***** SOURCE INFORMATION
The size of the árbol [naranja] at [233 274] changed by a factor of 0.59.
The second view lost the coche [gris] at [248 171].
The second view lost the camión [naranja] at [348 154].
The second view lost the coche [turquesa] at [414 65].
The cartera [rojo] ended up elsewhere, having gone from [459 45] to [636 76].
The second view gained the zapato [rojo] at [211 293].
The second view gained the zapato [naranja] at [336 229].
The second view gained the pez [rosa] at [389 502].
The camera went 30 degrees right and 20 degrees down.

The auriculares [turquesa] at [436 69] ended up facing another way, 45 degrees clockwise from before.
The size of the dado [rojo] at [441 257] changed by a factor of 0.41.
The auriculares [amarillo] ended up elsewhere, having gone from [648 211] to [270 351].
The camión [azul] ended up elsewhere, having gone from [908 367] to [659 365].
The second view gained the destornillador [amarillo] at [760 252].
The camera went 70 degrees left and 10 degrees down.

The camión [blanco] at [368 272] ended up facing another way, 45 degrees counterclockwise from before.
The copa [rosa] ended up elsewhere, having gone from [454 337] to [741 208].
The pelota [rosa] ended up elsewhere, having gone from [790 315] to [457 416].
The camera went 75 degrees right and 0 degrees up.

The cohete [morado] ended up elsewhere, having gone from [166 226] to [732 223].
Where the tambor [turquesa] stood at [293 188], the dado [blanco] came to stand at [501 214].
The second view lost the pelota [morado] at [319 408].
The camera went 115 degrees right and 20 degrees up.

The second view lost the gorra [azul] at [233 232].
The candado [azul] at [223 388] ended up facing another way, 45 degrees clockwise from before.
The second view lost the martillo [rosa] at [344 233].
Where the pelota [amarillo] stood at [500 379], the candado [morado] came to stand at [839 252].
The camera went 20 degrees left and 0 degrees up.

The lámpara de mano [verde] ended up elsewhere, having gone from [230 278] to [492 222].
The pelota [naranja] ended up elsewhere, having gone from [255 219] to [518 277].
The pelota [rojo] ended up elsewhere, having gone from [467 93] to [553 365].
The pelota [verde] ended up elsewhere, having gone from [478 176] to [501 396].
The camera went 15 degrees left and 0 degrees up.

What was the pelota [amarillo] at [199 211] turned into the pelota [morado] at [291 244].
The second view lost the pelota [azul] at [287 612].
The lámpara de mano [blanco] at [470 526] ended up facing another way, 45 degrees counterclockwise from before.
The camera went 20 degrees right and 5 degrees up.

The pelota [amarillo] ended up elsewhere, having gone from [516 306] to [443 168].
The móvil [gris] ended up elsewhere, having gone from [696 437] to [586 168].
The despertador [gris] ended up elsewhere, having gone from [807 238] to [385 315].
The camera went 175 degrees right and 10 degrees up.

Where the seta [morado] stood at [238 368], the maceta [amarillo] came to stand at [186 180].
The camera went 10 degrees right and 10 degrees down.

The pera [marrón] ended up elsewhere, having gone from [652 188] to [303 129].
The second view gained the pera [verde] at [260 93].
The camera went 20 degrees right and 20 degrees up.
**********
- [PROBLEM REQUIREMENTS]:
Using the entries shown above, reproduce verbatim the lines from the line bearing "The second view lost the camión" to the line bearing "The second view gained the pez", inclusive.

- [SOLUTION BELOW]:
The second view lost the camión [naranja] at [348 154].
The second view lost the coche [turquesa] at [414 65].
The cartera [rojo] ended up elsewhere, having gone from [459 45] to [636 76].
The second view gained the zapato [rojo] at [211 293].
The second view gained the zapato [naranja] at [336 229].
The second view gained the pez [rosa] at [389 502].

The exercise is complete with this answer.